__Aim of the task__. Filter the items below and copy out every line that contains the string "kern". Uppercase and lowercase must match.
— start Record extracts —
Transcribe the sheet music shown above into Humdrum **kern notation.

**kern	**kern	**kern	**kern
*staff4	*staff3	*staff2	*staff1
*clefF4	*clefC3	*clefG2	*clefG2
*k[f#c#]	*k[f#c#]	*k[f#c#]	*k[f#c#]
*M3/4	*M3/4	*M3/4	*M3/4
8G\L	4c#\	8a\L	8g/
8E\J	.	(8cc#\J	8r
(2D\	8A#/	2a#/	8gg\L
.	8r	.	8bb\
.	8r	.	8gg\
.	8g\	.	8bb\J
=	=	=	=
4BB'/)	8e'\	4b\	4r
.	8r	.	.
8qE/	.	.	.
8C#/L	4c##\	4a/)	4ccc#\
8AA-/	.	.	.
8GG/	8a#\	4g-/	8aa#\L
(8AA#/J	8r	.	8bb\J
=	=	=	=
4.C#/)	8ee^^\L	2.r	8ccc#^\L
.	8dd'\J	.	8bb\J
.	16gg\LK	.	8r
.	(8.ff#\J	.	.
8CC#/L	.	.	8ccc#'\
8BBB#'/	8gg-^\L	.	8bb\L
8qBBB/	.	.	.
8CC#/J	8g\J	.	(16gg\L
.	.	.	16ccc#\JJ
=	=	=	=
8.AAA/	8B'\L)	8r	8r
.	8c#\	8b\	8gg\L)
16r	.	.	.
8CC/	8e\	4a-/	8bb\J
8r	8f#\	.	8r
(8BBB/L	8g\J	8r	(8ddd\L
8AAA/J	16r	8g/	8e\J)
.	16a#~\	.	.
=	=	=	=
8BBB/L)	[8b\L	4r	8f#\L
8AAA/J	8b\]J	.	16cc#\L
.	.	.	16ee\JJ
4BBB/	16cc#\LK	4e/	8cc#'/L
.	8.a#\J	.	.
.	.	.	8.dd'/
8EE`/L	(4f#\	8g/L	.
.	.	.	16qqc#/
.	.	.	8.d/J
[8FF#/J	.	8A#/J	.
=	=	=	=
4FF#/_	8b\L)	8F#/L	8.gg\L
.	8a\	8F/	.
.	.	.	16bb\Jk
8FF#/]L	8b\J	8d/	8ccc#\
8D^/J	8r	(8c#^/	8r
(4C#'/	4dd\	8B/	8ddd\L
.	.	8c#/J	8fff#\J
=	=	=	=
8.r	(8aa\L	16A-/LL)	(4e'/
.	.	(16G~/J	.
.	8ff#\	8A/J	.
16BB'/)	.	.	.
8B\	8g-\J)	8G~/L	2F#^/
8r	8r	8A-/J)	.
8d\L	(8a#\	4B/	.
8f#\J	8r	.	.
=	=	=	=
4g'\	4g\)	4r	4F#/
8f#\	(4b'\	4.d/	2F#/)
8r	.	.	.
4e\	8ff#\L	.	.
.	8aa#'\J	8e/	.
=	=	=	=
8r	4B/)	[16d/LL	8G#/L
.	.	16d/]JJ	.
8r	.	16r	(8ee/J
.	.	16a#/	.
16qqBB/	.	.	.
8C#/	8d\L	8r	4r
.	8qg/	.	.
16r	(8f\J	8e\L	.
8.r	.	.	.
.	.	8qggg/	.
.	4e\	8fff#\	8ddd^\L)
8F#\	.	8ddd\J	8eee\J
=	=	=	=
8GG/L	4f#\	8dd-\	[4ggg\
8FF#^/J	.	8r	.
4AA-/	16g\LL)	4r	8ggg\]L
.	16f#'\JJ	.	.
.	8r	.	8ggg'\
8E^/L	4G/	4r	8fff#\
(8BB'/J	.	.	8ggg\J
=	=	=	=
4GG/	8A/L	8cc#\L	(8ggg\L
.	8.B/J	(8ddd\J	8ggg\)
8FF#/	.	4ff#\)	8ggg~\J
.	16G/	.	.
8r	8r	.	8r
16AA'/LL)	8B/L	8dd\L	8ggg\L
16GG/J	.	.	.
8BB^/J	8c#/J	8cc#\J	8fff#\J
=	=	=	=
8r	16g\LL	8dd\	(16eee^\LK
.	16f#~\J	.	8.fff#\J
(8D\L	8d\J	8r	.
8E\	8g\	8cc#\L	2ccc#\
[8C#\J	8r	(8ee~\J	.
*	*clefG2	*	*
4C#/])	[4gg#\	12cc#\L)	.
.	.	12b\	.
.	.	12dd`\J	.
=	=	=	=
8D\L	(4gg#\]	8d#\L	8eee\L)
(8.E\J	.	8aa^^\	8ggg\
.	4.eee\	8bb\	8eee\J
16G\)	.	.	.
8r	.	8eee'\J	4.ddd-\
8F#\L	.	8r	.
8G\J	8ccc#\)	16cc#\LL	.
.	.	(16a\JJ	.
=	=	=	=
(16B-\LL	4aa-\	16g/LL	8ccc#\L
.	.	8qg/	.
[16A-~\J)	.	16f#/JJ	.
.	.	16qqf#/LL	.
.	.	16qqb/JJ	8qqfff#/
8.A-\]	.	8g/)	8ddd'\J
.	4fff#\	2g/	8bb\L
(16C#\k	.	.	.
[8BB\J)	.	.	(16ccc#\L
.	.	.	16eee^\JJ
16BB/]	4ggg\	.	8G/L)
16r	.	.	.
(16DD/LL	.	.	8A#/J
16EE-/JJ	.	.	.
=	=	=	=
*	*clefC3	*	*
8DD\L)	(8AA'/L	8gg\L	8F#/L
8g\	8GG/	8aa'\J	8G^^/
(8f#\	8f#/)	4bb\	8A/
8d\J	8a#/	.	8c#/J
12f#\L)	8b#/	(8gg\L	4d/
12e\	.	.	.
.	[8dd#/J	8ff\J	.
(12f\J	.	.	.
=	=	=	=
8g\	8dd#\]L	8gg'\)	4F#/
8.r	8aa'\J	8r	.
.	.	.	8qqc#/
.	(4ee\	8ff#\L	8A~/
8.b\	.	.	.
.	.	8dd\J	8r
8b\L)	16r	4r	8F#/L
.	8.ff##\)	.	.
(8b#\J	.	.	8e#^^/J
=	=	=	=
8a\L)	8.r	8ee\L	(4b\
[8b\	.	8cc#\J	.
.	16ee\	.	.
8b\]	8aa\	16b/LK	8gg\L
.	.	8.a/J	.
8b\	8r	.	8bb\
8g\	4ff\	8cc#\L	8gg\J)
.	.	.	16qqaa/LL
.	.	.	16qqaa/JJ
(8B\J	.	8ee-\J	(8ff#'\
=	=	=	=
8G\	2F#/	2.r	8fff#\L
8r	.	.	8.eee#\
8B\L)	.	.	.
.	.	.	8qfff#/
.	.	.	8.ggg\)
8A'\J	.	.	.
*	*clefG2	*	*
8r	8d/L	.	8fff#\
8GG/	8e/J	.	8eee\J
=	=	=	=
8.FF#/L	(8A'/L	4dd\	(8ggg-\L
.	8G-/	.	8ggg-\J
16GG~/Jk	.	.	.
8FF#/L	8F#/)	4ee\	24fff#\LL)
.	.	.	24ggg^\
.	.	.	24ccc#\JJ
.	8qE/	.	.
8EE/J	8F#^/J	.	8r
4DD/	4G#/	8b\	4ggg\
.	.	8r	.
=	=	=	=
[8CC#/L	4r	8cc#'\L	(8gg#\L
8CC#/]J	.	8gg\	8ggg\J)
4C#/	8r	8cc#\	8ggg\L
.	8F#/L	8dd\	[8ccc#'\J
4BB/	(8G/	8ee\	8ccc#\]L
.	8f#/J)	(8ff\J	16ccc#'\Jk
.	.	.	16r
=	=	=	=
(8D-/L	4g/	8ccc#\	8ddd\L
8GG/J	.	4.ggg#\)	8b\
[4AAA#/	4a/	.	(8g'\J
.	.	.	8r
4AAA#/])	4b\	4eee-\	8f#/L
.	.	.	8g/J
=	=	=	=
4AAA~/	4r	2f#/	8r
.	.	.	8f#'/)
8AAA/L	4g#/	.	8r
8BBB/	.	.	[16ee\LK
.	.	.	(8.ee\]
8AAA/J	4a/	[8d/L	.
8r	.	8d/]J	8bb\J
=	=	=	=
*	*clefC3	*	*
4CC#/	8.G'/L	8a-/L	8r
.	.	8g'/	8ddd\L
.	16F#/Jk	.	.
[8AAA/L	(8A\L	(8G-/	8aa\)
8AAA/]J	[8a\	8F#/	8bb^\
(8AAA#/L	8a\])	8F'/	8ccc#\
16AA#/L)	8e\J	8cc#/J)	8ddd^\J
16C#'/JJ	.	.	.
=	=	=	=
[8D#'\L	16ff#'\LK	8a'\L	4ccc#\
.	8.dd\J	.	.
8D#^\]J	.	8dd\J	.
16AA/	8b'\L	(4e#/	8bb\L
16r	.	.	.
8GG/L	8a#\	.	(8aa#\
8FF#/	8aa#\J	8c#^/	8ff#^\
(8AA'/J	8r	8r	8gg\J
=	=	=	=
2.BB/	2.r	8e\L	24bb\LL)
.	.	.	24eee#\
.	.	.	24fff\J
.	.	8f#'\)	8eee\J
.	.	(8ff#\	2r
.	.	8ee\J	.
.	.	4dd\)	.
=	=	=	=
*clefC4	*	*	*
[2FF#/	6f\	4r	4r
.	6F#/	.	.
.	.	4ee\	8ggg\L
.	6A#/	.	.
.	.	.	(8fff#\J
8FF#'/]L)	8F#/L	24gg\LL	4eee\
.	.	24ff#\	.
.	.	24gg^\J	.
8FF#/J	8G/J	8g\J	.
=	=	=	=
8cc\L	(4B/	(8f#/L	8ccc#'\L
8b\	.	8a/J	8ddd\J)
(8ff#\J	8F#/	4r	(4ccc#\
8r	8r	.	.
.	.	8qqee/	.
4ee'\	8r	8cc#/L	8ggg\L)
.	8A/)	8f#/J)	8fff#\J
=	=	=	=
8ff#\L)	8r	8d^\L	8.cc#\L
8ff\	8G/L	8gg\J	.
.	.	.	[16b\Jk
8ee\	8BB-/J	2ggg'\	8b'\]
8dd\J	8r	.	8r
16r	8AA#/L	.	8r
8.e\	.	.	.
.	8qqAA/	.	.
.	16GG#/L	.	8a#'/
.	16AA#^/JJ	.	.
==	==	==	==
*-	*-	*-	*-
— end Record extracts —
__Response below__.
Transcribe the sheet music shown above into Humdrum **kern notation.
**kern	**kern	**kern	**kern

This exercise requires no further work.